* WHAT IS EXPECTED
When you reach the line that contains "yellow key [851,589,913,646]" in the data below, start reproducing lines exactly, and stop after the line that contains "white fork [593,219,694,235]".

* RECORDS TO USE

┄┄┄┄┄┄┄┄┄┄

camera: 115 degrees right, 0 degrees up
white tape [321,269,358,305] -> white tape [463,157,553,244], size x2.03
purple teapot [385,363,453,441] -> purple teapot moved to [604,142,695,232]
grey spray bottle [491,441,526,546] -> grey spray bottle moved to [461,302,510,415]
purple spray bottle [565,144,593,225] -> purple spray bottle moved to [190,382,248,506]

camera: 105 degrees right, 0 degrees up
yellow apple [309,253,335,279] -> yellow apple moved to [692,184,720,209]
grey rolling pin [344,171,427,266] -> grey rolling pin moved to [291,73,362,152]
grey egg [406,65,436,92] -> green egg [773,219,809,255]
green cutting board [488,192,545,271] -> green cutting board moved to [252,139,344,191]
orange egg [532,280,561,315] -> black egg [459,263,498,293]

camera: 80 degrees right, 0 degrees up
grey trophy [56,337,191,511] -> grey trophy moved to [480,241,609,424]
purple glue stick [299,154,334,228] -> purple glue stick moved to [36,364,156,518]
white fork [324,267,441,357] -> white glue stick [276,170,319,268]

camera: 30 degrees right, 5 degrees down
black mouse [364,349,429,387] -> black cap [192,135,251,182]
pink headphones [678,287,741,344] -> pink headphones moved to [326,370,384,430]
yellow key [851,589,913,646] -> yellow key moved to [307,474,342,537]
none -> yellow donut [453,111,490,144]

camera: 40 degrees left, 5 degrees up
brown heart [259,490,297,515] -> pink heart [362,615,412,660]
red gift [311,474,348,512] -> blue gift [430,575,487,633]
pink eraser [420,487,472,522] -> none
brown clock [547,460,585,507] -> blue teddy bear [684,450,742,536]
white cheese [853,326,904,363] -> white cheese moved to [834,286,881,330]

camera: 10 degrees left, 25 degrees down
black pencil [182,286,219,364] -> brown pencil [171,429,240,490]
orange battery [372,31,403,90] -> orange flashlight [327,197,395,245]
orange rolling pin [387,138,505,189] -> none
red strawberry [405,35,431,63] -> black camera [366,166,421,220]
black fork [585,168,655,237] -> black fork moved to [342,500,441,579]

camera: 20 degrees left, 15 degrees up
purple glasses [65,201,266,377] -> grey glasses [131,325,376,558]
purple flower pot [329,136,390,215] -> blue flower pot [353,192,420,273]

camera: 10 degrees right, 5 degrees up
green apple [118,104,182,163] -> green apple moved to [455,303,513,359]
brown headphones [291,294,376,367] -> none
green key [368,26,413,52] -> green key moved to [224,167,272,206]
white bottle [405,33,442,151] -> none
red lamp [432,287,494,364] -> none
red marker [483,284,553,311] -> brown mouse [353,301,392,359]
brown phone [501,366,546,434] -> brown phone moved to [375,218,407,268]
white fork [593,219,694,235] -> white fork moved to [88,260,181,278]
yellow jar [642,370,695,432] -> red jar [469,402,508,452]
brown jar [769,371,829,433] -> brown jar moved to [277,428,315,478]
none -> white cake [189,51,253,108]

┄┄┄┄┄┄┄┄┄┄

* RESULT
yellow key [851,589,913,646] -> yellow key moved to [307,474,342,537]
none -> yellow donut [453,111,490,144]

camera: 40 degrees left, 5 degrees up
brown heart [259,490,297,515] -> pink heart [362,615,412,660]
red gift [311,474,348,512] -> blue gift [430,575,487,633]
pink eraser [420,487,472,522] -> none
brown clock [547,460,585,507] -> blue teddy bear [684,450,742,536]
white cheese [853,326,904,363] -> white cheese moved to [834,286,881,330]

camera: 10 degrees left, 25 degrees down
black pencil [182,286,219,364] -> brown pencil [171,429,240,490]
orange battery [372,31,403,90] -> orange flashlight [327,197,395,245]
orange rolling pin [387,138,505,189] -> none
red strawberry [405,35,431,63] -> black camera [366,166,421,220]
black fork [585,168,655,237] -> black fork moved to [342,500,441,579]

camera: 20 degrees left, 15 degrees up
purple glasses [65,201,266,377] -> grey glasses [131,325,376,558]
purple flower pot [329,136,390,215] -> blue flower pot [353,192,420,273]

camera: 10 degrees right, 5 degrees up
green apple [118,104,182,163] -> green apple moved to [455,303,513,359]
brown headphones [291,294,376,367] -> none
green key [368,26,413,52] -> green key moved to [224,167,272,206]
white bottle [405,33,442,151] -> none
red lamp [432,287,494,364] -> none
red marker [483,284,553,311] -> brown mouse [353,301,392,359]
brown phone [501,366,546,434] -> brown phone moved to [375,218,407,268]
white fork [593,219,694,235] -> white fork moved to [88,260,181,278]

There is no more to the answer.